Aim of the task: Please work out how many lines of this material include "brown", and answer with that number by itself.

[Start of Attachment]

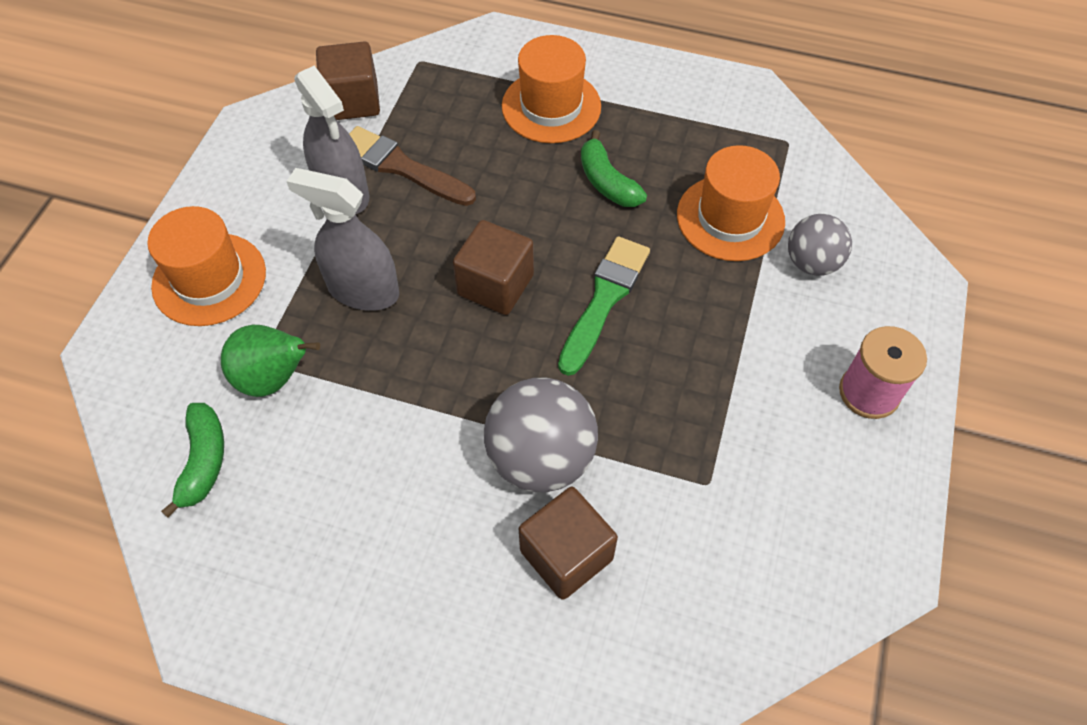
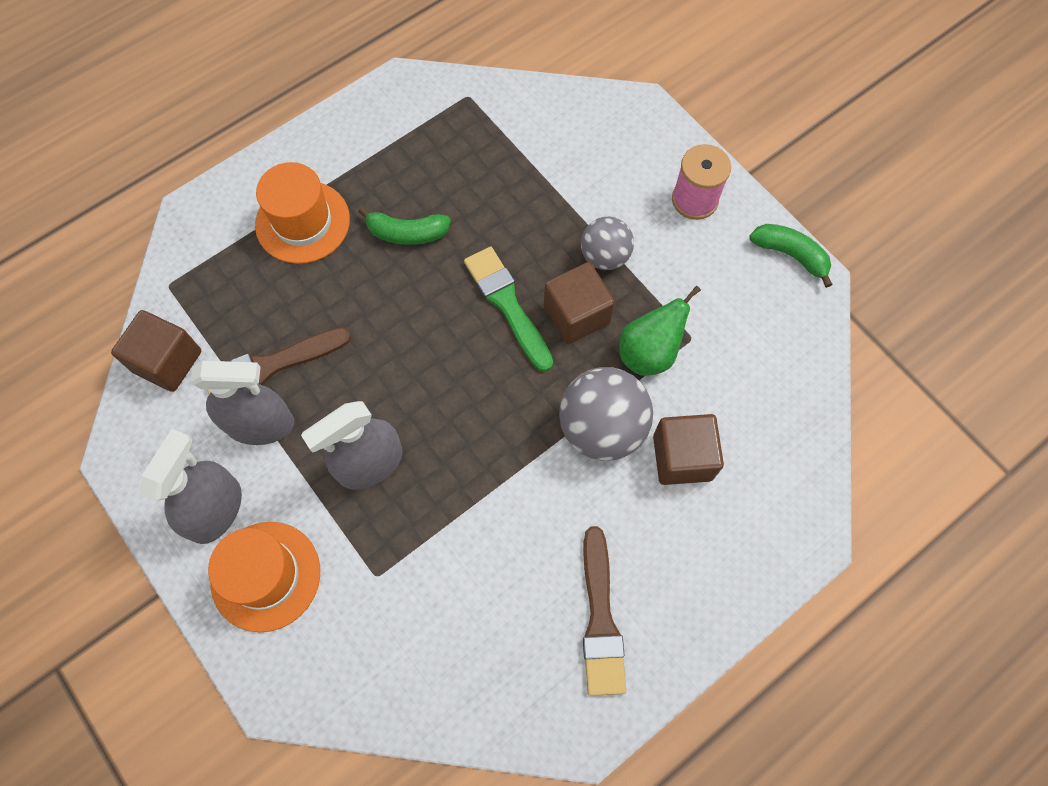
camera: 55 degrees left, 10 degrees up
(203, 461) = (438, 666): green banana -> green banana (790, 255)
(246, 210) = (216, 510): none -> grey spray bottle
(274, 378) = (401, 575): green pear -> green pear (649, 353)
(336, 579) = (600, 619): none -> brown brush
(495, 285) = (438, 367): brown cube -> brown cube (576, 315)
(730, 218) = (502, 178): orange hat -> none
(811, 263) = (577, 158): grey ball -> grey ball (605, 256)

[End of Attachment]

Exercise solution: 2